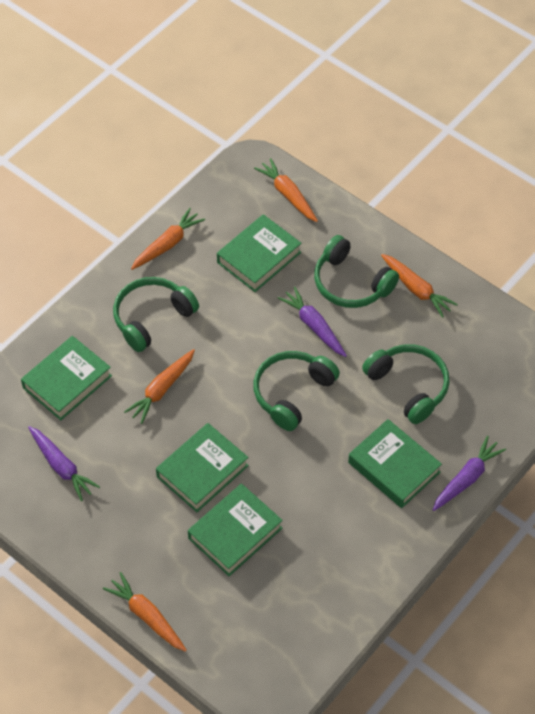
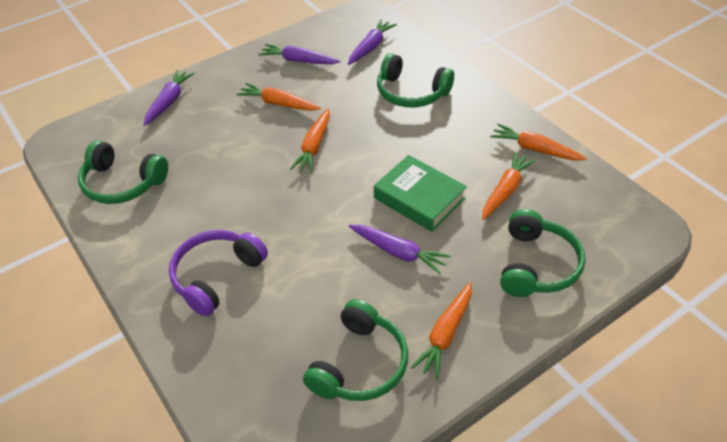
green book: 5 -> 1
purple carrot: 3 -> 4
purple headphones: 0 -> 1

TASK BRIEF => Could you repeat each line above exactly as written? Omit the pictures.

RESPONSE =>
green book: 5 -> 1
purple carrot: 3 -> 4
purple headphones: 0 -> 1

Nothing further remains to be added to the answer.